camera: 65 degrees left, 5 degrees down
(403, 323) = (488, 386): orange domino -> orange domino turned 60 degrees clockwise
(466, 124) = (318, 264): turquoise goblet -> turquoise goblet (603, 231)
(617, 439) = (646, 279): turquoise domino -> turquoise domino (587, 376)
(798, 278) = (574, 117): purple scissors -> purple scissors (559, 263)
--
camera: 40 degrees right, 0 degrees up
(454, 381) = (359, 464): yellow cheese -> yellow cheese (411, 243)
* * *
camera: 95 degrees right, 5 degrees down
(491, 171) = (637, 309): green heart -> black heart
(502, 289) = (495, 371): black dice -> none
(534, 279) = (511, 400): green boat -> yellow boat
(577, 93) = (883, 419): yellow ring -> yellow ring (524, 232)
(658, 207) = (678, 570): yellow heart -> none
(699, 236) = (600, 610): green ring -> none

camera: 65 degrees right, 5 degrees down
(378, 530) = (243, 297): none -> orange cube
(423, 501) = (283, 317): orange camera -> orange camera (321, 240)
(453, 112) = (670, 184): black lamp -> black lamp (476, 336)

## TASK INSTRUCTIONS
Using the entries above, give again exactly the lines from the line holding "(491, 171) = (637, 309): green" through the line holding "(658, 207) = (678, 570): yellow heart -> none". Include both end lines and nothing else.

## EXERCISE SOLUTION
(491, 171) = (637, 309): green heart -> black heart
(502, 289) = (495, 371): black dice -> none
(534, 279) = (511, 400): green boat -> yellow boat
(577, 93) = (883, 419): yellow ring -> yellow ring (524, 232)
(658, 207) = (678, 570): yellow heart -> none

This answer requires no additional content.